**ASSIGNMENT**
If a record holds a picture, leave the picture out and restate everything else word for word.

**MATERIAL PROVIDED**
◆ ◆ ◆ ◆
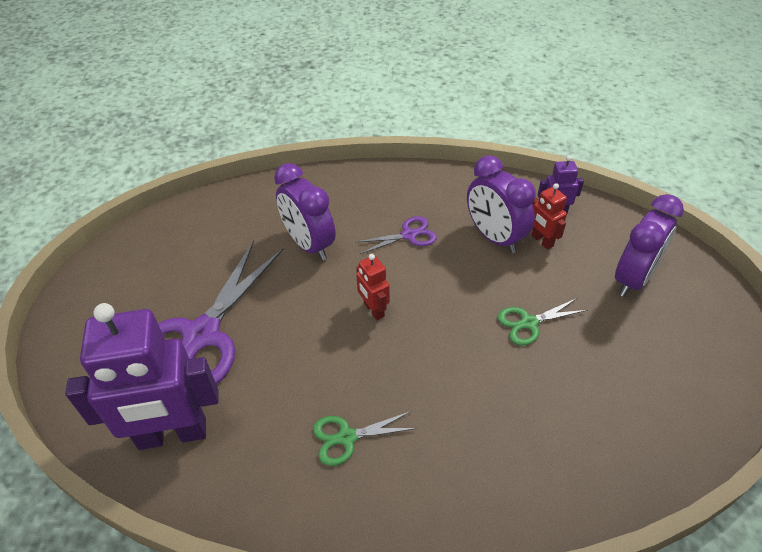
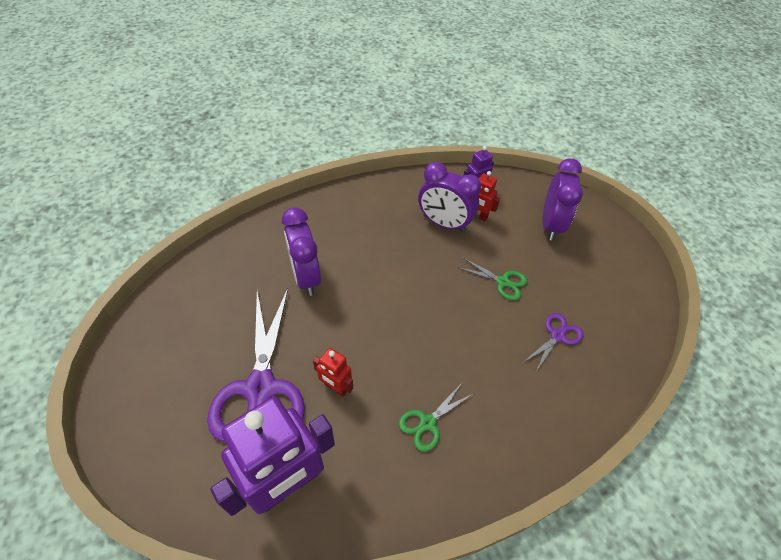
camera: 30 degrees left, 5 degrees up
(309, 245) = (306, 277): purple clock -> purple clock turned 45 degrees clockwise
(373, 310) = (389, 313): red robot -> red robot (335, 387)
(409, 235) = (381, 242): purple scissors -> purple scissors (557, 336)
(528, 323) = (503, 282): green scissors -> green scissors turned 105 degrees counterclockwise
◆ ◆ ◆ ◆
**RESULT**
camera: 30 degrees left, 5 degrees up
(309, 245) = (306, 277): purple clock -> purple clock turned 45 degrees clockwise
(373, 310) = (389, 313): red robot -> red robot (335, 387)
(409, 235) = (381, 242): purple scissors -> purple scissors (557, 336)
(528, 323) = (503, 282): green scissors -> green scissors turned 105 degrees counterclockwise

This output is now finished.